- [Exercise prompt]:
From the first line of the entries below to the line with "U3: XNOR CD4077", give each line again exactly.

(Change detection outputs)
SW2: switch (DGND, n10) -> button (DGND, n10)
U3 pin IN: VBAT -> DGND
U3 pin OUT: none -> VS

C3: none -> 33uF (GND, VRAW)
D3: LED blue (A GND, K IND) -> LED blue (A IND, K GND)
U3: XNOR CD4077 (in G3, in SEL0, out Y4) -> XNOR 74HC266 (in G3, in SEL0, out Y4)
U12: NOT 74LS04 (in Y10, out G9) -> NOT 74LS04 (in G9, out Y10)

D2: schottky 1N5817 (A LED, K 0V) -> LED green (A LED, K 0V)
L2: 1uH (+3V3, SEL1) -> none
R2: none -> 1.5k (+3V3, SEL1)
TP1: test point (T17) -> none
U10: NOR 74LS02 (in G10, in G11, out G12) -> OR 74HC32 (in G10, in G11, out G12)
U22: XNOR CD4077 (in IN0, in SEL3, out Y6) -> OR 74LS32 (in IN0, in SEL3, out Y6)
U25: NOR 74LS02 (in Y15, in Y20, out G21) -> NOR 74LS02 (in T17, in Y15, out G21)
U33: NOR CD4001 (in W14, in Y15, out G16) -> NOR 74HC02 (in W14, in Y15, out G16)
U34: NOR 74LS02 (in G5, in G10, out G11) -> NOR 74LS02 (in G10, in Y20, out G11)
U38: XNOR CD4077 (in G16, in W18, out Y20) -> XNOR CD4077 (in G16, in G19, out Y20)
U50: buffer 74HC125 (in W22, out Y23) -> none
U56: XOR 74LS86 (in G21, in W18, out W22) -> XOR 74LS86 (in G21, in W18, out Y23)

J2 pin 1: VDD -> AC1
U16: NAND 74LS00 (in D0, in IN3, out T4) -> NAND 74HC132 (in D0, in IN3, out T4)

- [Response]:
SW2: switch (DGND, n10) -> button (DGND, n10)
U3 pin IN: VBAT -> DGND
U3 pin OUT: none -> VS

C3: none -> 33uF (GND, VRAW)
D3: LED blue (A GND, K IND) -> LED blue (A IND, K GND)
U3: XNOR CD4077 (in G3, in SEL0, out Y4) -> XNOR 74HC266 (in G3, in SEL0, out Y4)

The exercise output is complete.